*Your goal*
In the data below, find the line containing "camera: 10 degrees right, 15 degrees up", then set down that line and every later line up to and including the line containing "(529, 272) = (523, 427): pink teapot -> none", exactly.

*Study material*
======

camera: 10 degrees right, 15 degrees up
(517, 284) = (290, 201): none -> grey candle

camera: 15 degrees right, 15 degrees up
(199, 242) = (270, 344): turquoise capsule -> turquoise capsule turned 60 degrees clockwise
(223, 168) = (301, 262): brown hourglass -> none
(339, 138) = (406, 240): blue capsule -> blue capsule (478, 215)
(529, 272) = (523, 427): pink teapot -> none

======

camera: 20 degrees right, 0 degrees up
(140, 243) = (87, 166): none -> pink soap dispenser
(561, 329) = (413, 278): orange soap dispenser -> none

======

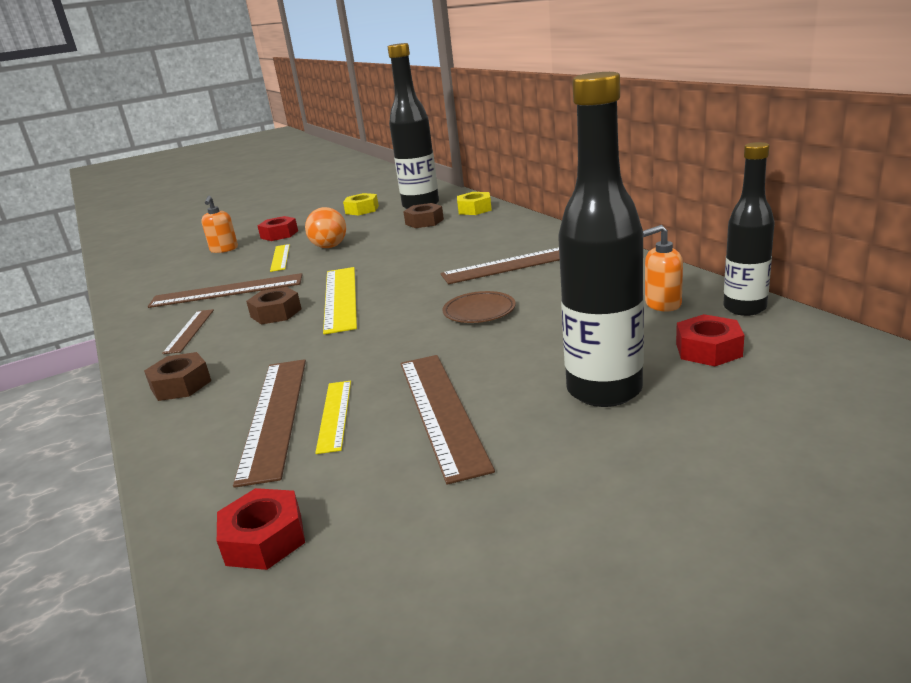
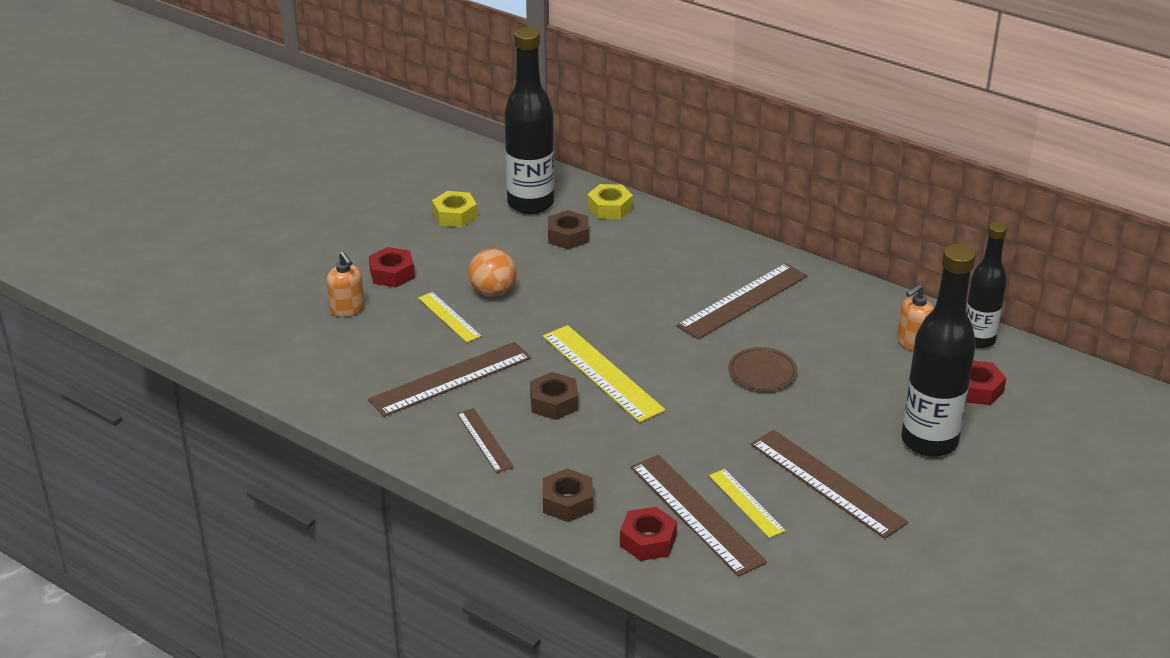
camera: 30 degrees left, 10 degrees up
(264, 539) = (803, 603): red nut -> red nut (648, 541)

======

*Reply to the exercise*
camera: 10 degrees right, 15 degrees up
(517, 284) = (290, 201): none -> grey candle

camera: 15 degrees right, 15 degrees up
(199, 242) = (270, 344): turquoise capsule -> turquoise capsule turned 60 degrees clockwise
(223, 168) = (301, 262): brown hourglass -> none
(339, 138) = (406, 240): blue capsule -> blue capsule (478, 215)
(529, 272) = (523, 427): pink teapot -> none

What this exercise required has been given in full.